-- Opening Marker --
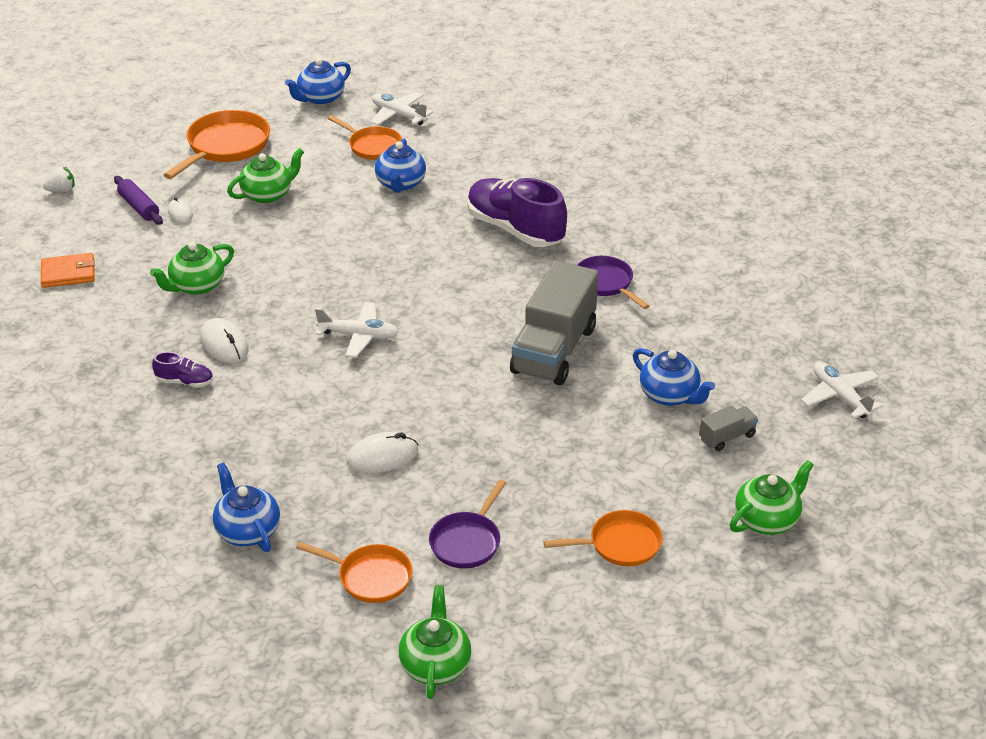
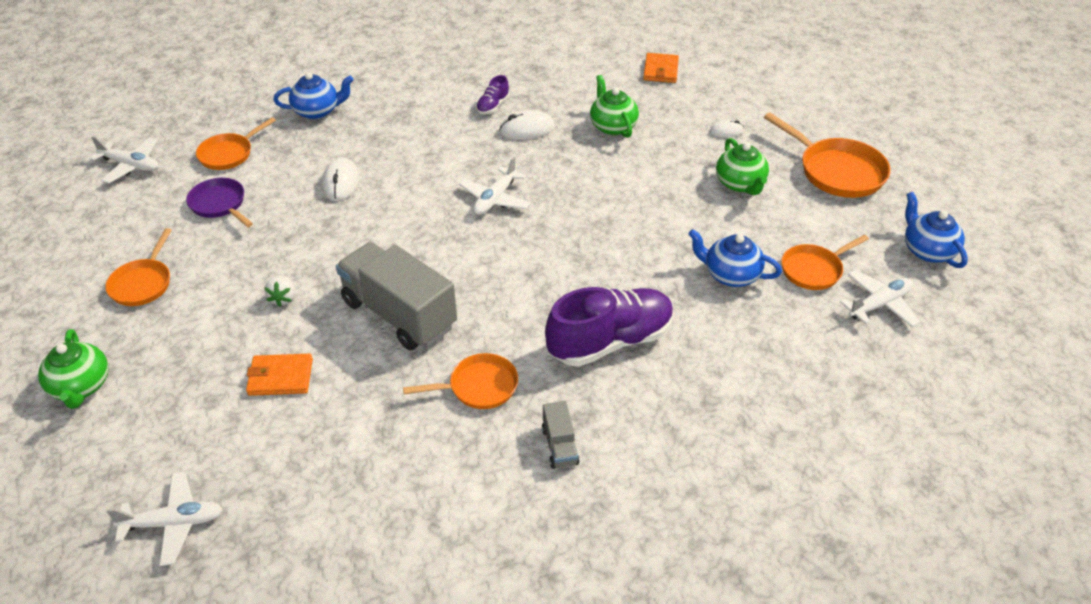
camera: 110 degrees right, 5 degrees up
(62, 191) = (784, 77): white strawberry -> white strawberry (283, 298)
(139, 207) = (745, 112): purple rolling pin -> none
(435, 665) = (131, 166): green teapot -> white plane
(606, 283) = (479, 387): purple pan -> orange pan
(670, 395) = (280, 377): blue teapot -> orange wallet
(727, 437) = (195, 399): grey truck -> grey truck (559, 446)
-- Closing Marker --
__DIRECTIONS__.
Although the records contain pictures, return only their text, exactly as written.

__REPLY__.
camera: 110 degrees right, 5 degrees up
(62, 191) = (784, 77): white strawberry -> white strawberry (283, 298)
(139, 207) = (745, 112): purple rolling pin -> none
(435, 665) = (131, 166): green teapot -> white plane
(606, 283) = (479, 387): purple pan -> orange pan
(670, 395) = (280, 377): blue teapot -> orange wallet
(727, 437) = (195, 399): grey truck -> grey truck (559, 446)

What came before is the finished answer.